Brief: Leaving the images aside, transcribe all the data below exactly.

########

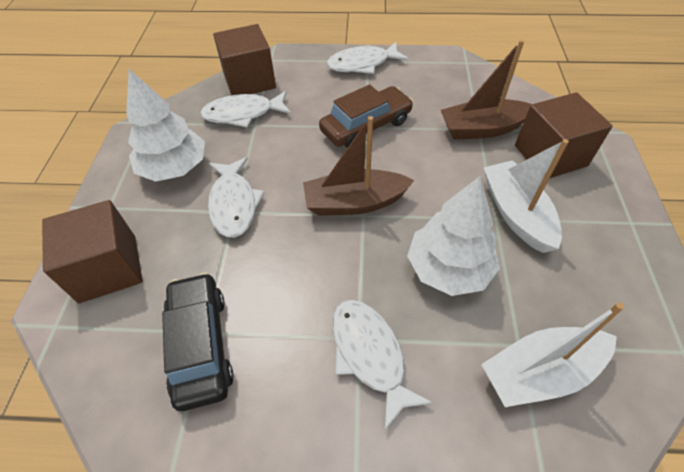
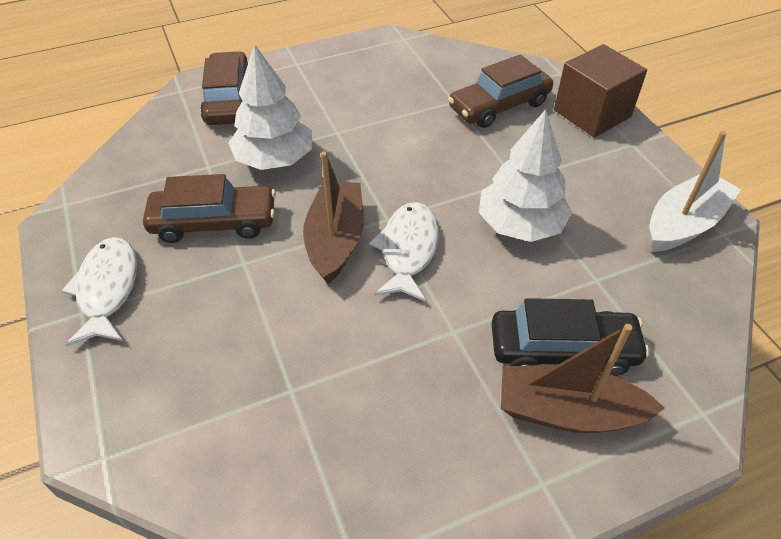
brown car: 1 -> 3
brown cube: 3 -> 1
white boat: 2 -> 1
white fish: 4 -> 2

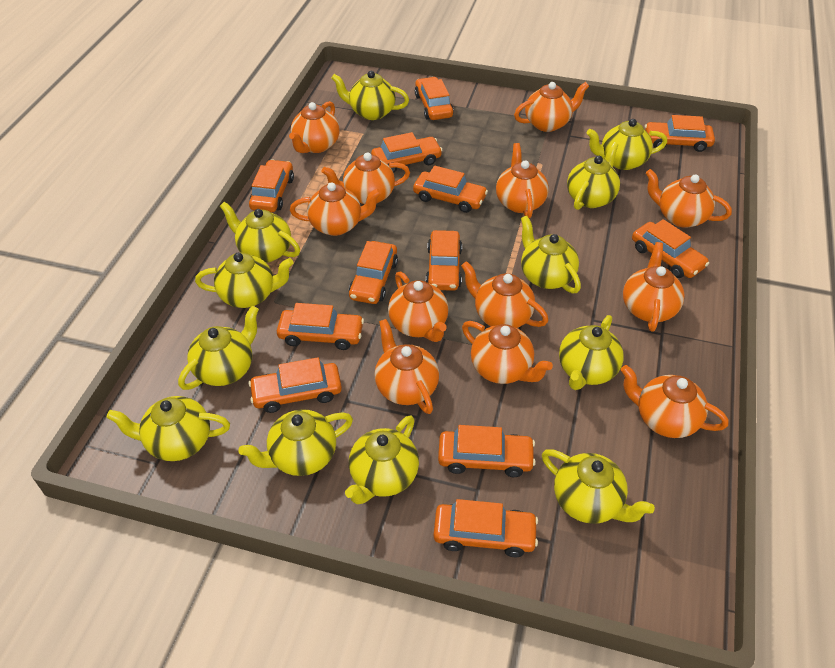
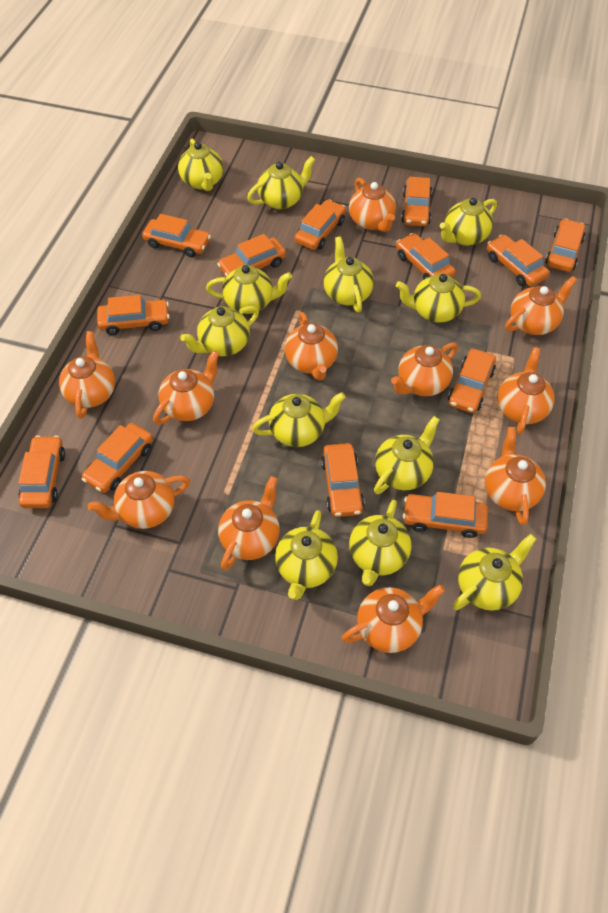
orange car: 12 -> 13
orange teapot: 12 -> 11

########

Solved problem:
brown car: 1 -> 3
brown cube: 3 -> 1
white boat: 2 -> 1
white fish: 4 -> 2

orange car: 12 -> 13
orange teapot: 12 -> 11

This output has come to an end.